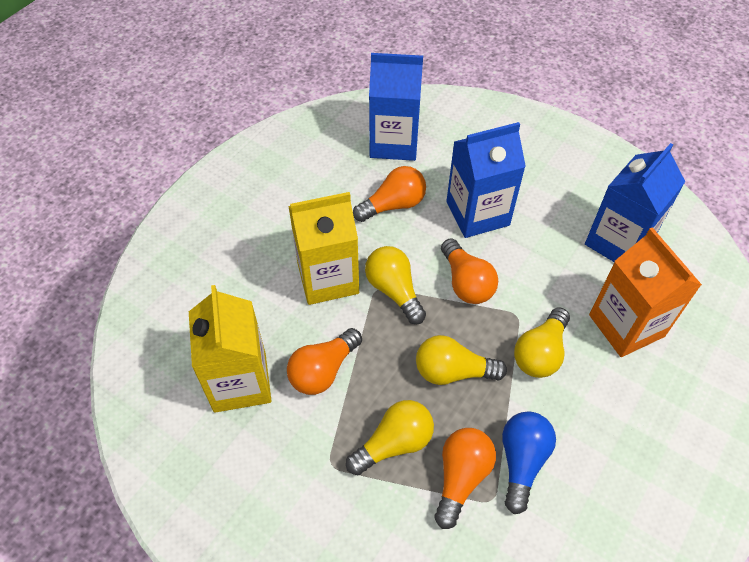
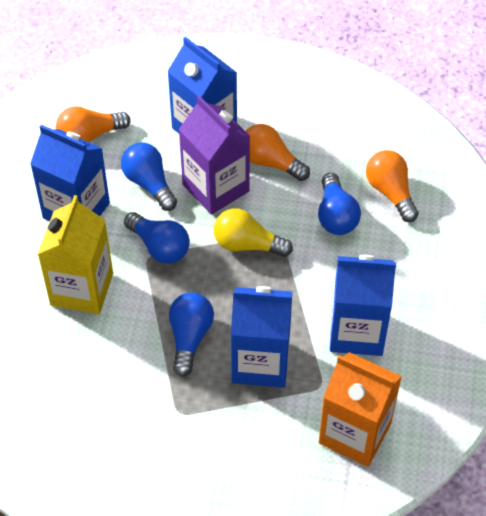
blue carton: 3 -> 4
blue light bulb: 1 -> 4
orange light bulb: 4 -> 3
purple carton: 0 -> 1
yellow carton: 2 -> 1
yellow light bulb: 4 -> 1

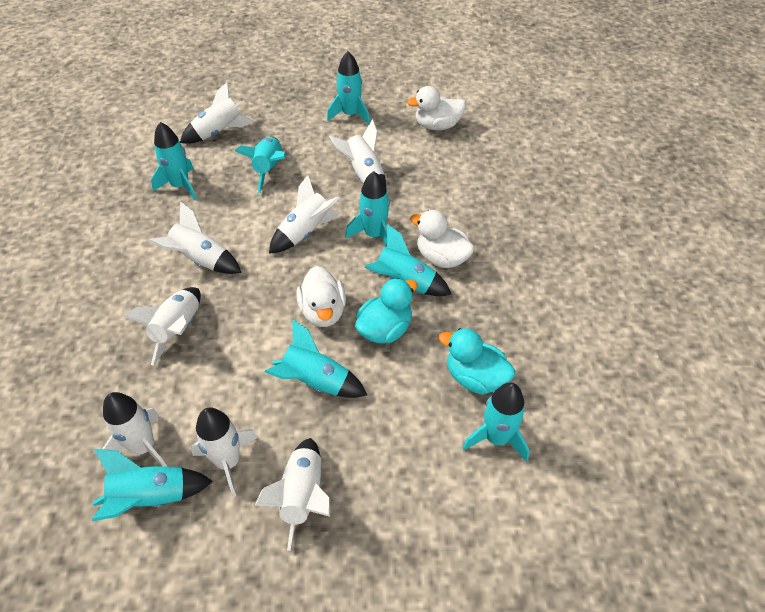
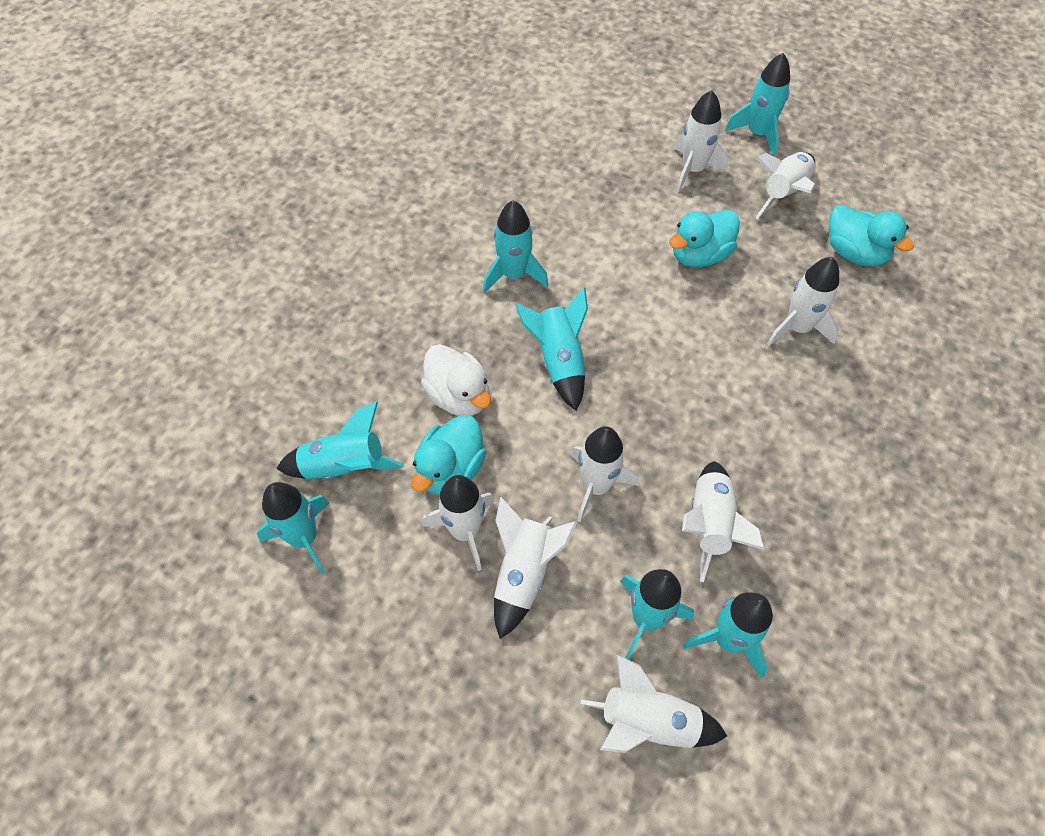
turquoise duck: 2 -> 3
turquoise rocket: 8 -> 7
white duck: 3 -> 1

==================================================

### WHAT TO PRODUCE
The result should be an exact copy of every entry above, with no pictures included.

### ANSWER AREA
blue carton: 3 -> 4
blue light bulb: 1 -> 4
orange light bulb: 4 -> 3
purple carton: 0 -> 1
yellow carton: 2 -> 1
yellow light bulb: 4 -> 1

turquoise duck: 2 -> 3
turquoise rocket: 8 -> 7
white duck: 3 -> 1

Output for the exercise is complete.